● **WHAT IS EXPECTED**:
All of the data needs to be repeated exactly.

● **DATA EXTRACT**:
^^^^^^^^^^^^^^^^
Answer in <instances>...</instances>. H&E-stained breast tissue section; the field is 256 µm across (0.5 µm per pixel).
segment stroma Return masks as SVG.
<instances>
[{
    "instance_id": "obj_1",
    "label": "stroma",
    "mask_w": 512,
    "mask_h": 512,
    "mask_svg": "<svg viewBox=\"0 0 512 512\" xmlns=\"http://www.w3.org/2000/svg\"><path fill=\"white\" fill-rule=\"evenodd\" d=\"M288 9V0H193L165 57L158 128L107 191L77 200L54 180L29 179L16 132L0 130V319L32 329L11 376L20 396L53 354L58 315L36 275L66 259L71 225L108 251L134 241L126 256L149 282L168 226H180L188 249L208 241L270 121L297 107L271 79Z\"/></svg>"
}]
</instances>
^^^^^^^^^^^^^^^^
● **THE RESPONSE**:
Answer in <instances>...</instances>. H&E-stained breast tissue section; the field is 256 µm across (0.5 µm per pixel).
segment stroma Return masks as SVG.
<instances>
[{
    "instance_id": "obj_1",
    "label": "stroma",
    "mask_w": 512,
    "mask_h": 512,
    "mask_svg": "<svg viewBox=\"0 0 512 512\" xmlns=\"http://www.w3.org/2000/svg\"><path fill=\"white\" fill-rule=\"evenodd\" d=\"M288 9V0H193L165 57L158 128L107 191L77 200L54 180L29 179L16 132L0 130V319L32 329L11 376L20 396L53 354L58 315L36 275L66 259L71 225L108 251L134 241L126 256L149 282L168 226H180L188 249L208 241L270 121L297 107L271 79Z\"/></svg>"
}]
</instances>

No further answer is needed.